■ Task description
Which lines hold the word "diode"? Copy each of them from the material.

■ Data for this exercise
BEGIN
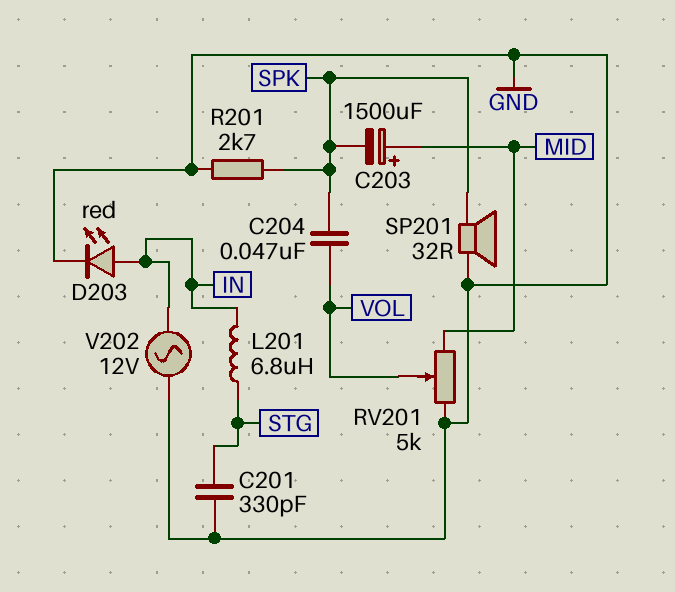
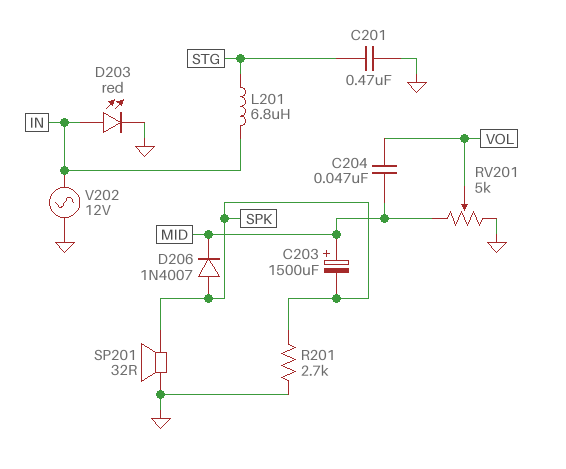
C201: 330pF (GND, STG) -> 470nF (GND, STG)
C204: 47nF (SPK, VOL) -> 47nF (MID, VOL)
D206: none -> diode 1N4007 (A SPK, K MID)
END
BEGIN
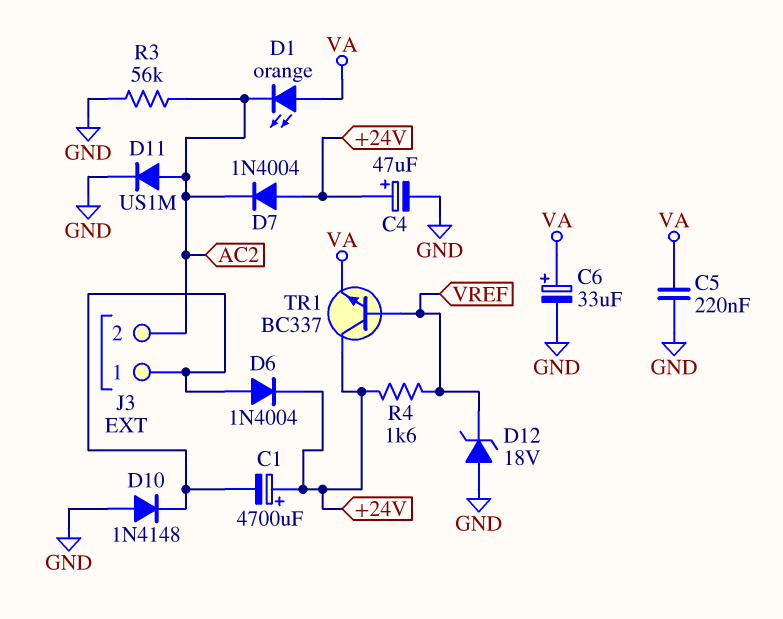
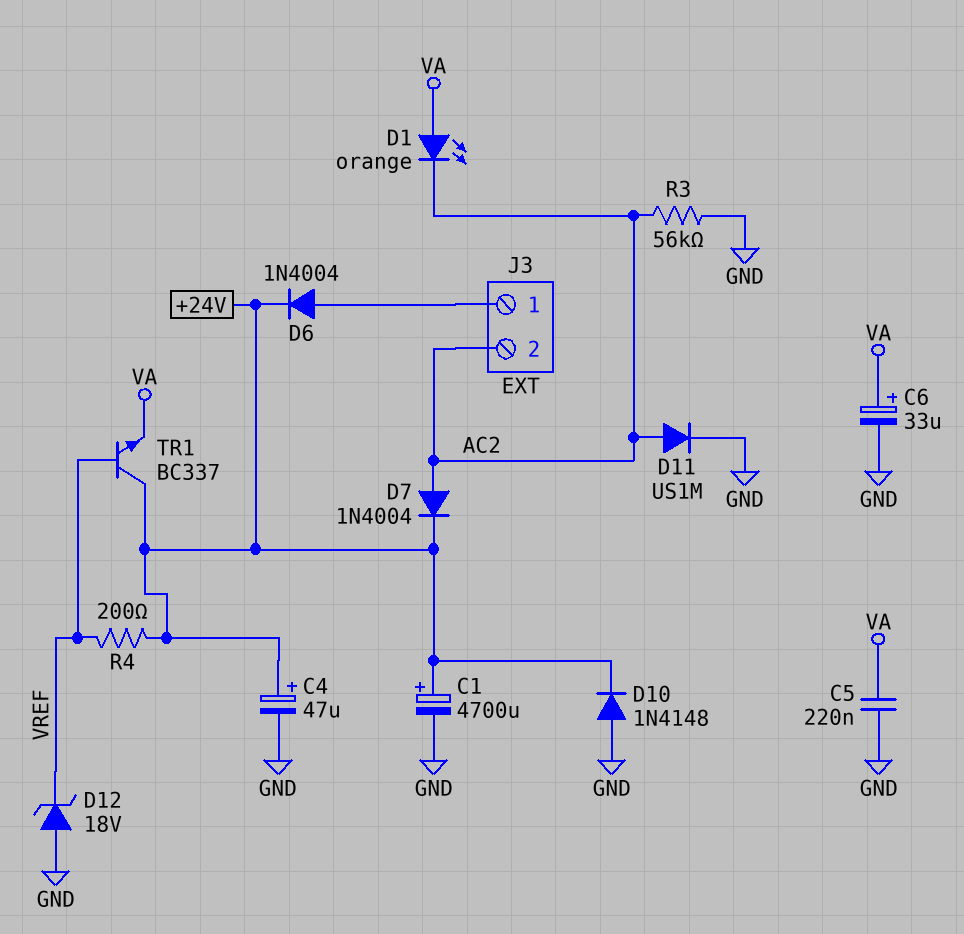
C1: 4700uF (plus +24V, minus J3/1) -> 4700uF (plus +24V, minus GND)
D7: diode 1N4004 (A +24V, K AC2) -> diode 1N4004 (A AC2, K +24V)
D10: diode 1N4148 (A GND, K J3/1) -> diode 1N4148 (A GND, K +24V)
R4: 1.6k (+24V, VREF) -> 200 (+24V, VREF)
END
■ Solution to the exercise
D206: none -> diode 1N4007 (A SPK, K MID)
D7: diode 1N4004 (A +24V, K AC2) -> diode 1N4004 (A AC2, K +24V)
D10: diode 1N4148 (A GND, K J3/1) -> diode 1N4148 (A GND, K +24V)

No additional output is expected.